__Items from a dataset__
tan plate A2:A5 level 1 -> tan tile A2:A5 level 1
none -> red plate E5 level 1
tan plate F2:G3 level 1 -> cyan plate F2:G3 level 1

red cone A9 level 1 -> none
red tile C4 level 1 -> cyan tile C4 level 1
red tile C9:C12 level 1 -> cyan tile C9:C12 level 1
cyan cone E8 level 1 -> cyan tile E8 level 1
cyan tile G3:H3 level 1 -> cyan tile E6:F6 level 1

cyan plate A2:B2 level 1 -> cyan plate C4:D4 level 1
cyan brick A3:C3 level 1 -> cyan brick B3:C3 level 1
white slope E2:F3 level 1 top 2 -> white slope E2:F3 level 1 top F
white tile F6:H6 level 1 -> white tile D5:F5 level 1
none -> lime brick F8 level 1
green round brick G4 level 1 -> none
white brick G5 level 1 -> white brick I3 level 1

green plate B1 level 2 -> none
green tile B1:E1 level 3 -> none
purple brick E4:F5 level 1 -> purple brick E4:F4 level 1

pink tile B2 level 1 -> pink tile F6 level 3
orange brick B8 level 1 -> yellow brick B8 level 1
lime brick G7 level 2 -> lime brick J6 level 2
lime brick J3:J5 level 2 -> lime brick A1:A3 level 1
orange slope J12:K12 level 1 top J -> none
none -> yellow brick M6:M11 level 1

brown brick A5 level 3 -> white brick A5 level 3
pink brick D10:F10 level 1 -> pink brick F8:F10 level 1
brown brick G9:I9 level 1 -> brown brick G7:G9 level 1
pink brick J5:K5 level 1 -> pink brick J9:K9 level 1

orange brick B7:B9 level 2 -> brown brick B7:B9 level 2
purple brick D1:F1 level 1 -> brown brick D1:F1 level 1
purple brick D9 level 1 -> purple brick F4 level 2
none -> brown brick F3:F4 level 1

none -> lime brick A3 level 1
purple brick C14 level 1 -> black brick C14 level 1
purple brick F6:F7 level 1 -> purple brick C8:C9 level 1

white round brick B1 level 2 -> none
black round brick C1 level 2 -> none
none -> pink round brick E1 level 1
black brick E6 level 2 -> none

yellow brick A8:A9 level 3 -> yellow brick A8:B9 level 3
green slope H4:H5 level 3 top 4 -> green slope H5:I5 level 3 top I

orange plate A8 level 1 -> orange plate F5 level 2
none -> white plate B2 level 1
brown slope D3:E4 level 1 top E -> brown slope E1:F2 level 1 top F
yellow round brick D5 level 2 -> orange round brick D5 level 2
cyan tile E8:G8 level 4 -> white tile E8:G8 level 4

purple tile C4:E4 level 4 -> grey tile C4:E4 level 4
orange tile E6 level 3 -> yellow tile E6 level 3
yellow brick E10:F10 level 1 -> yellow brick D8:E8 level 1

__EXERCISE REQUIREMENTS__
How many of the lines above hold "yellow"? Answer with only the number.

__RESULT__
6